* **Activity**
All that should come back is the lines of the data below from the one containing "turquoise rocket [312,338,416,436]" to the one containing "none -> purple candle [425,60,493,176]", inclusive, exactly as they stand.

++++ Input data ++++

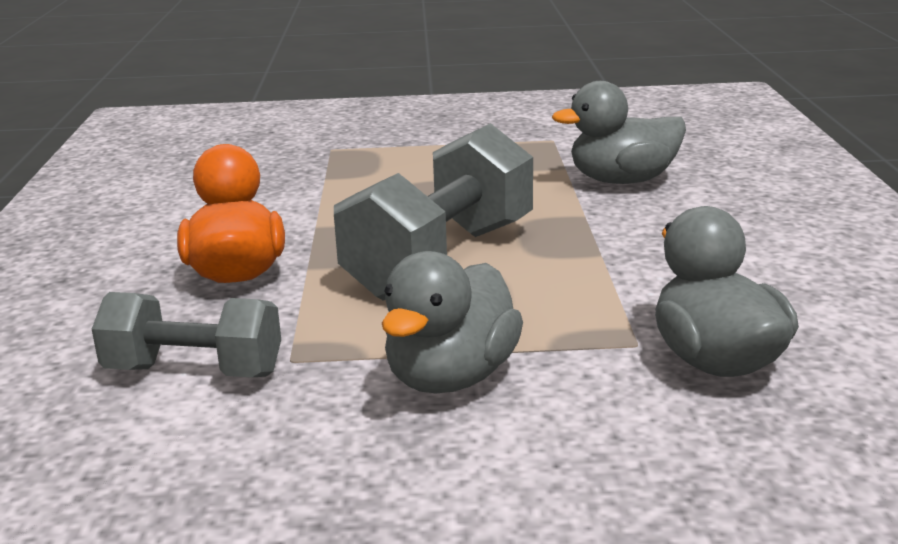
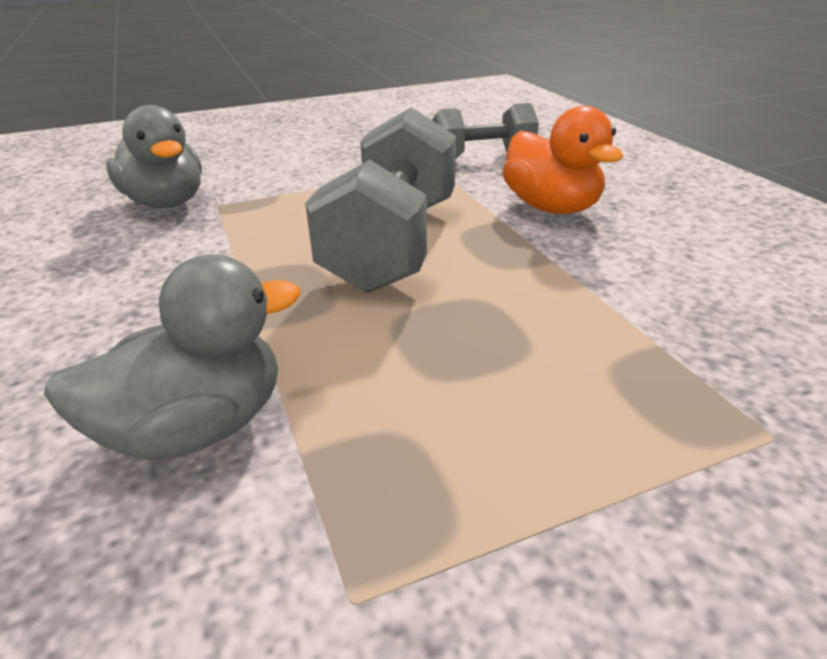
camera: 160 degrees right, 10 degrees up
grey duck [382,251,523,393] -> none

++++
++++ Input data ++++

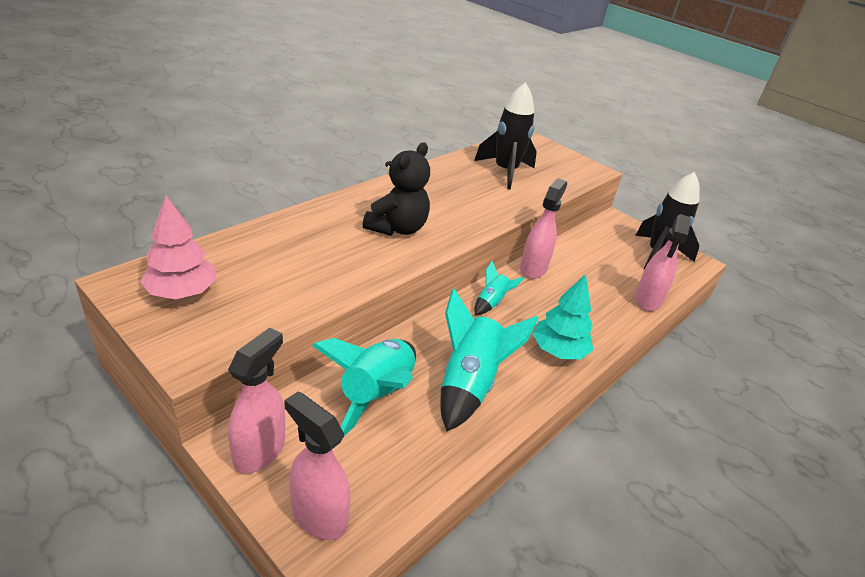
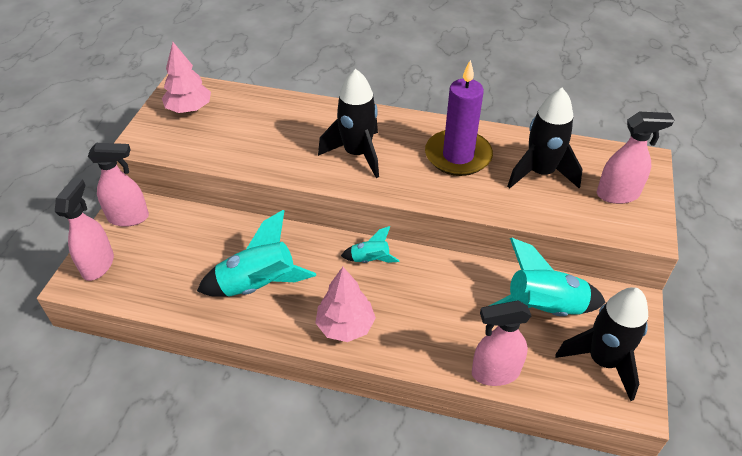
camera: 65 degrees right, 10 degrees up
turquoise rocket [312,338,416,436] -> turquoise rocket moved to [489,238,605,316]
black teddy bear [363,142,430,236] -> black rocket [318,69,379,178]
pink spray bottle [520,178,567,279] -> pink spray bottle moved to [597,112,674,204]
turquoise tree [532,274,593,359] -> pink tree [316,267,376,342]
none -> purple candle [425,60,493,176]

++++
++++ Input data ++++

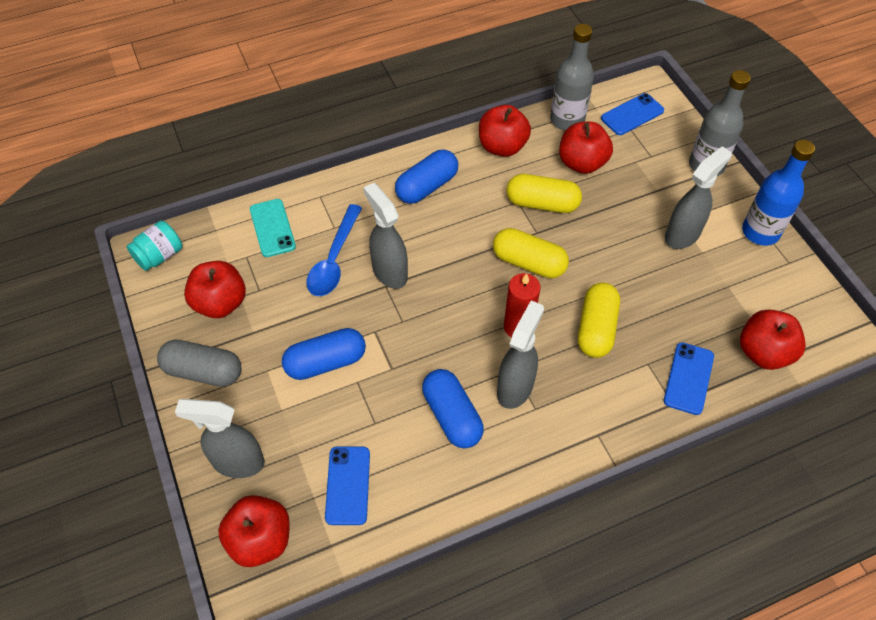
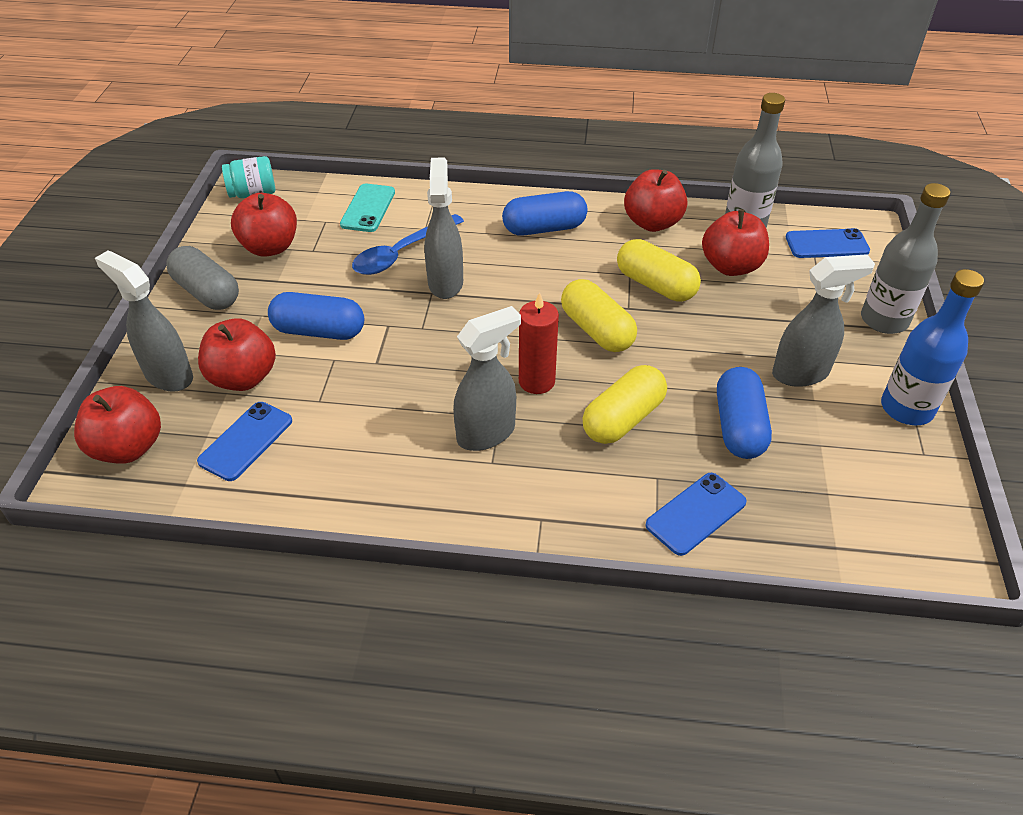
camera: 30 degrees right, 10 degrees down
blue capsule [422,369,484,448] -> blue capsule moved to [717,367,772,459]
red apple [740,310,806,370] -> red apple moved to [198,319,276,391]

++++

* **Written solution**
turquoise rocket [312,338,416,436] -> turquoise rocket moved to [489,238,605,316]
black teddy bear [363,142,430,236] -> black rocket [318,69,379,178]
pink spray bottle [520,178,567,279] -> pink spray bottle moved to [597,112,674,204]
turquoise tree [532,274,593,359] -> pink tree [316,267,376,342]
none -> purple candle [425,60,493,176]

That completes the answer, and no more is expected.